Start of Block

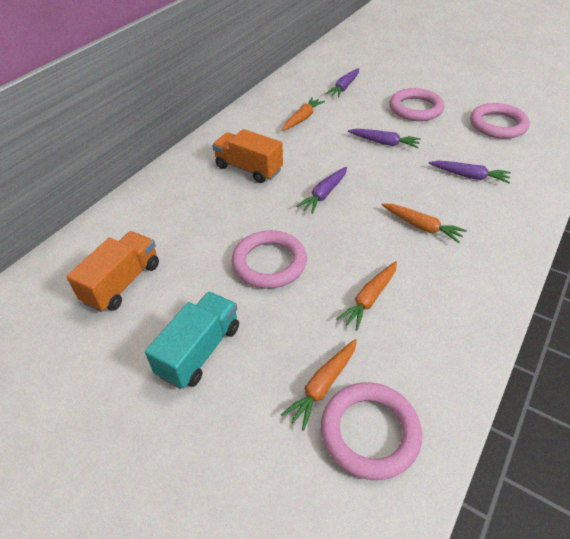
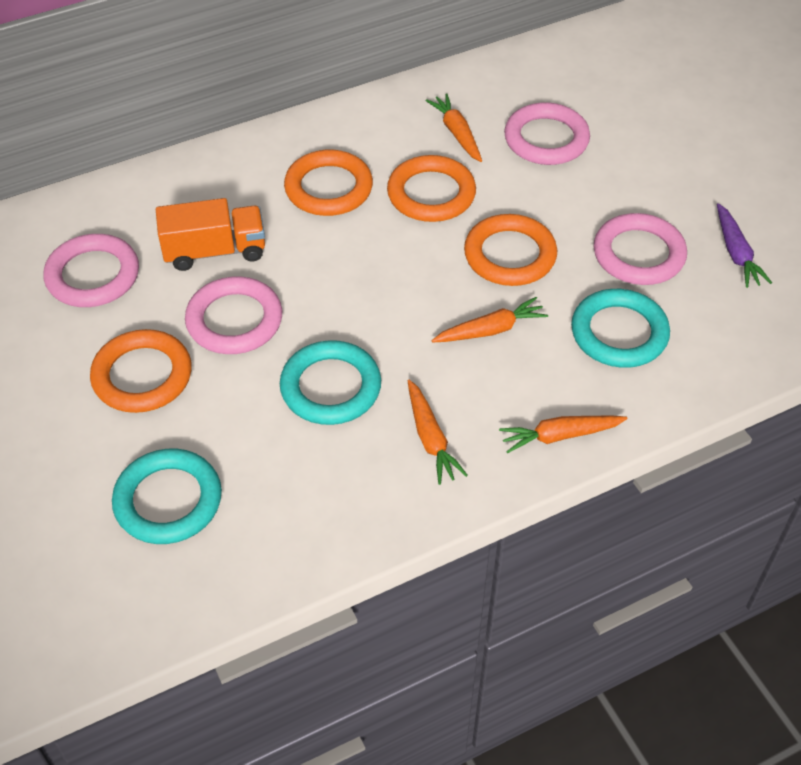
orange ring: 0 -> 4
orange truck: 2 -> 1
purple carrot: 4 -> 1
turquoise ring: 0 -> 3
turquoise truck: 1 -> 0

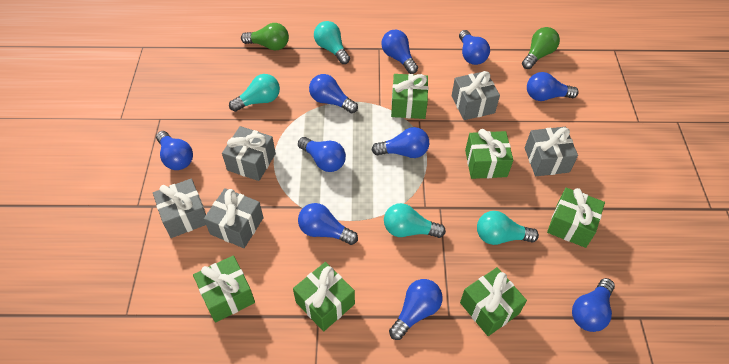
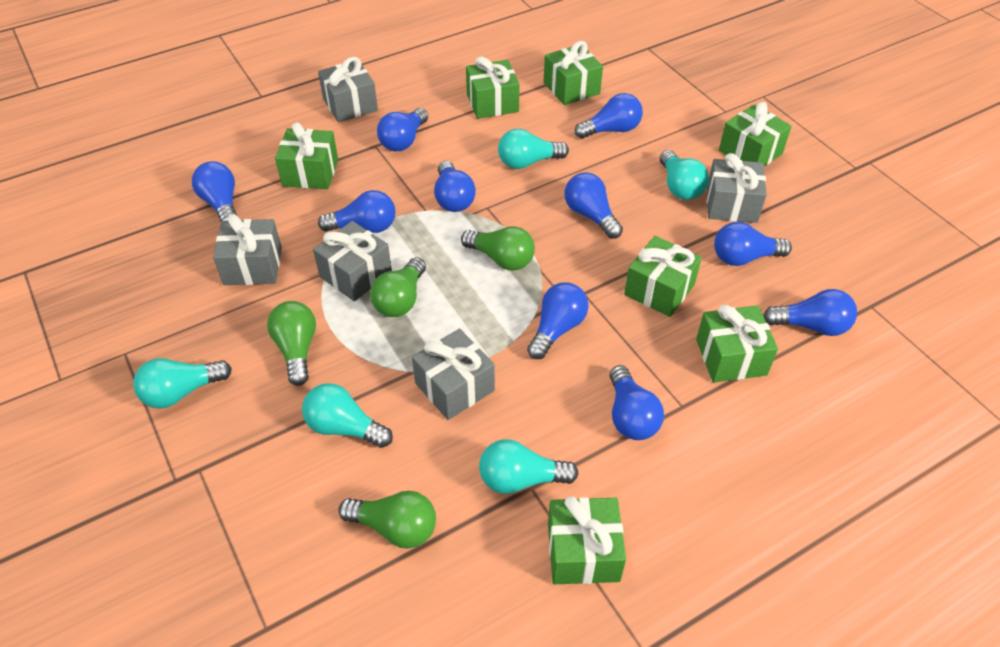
green gift: 6 -> 7
green light bulb: 2 -> 4
turquoise light bulb: 4 -> 5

End of Block

§ Problem statement
Above are records to transcribe exactly; leave their pictures out.

§ Task solution
orange ring: 0 -> 4
orange truck: 2 -> 1
purple carrot: 4 -> 1
turquoise ring: 0 -> 3
turquoise truck: 1 -> 0

green gift: 6 -> 7
green light bulb: 2 -> 4
turquoise light bulb: 4 -> 5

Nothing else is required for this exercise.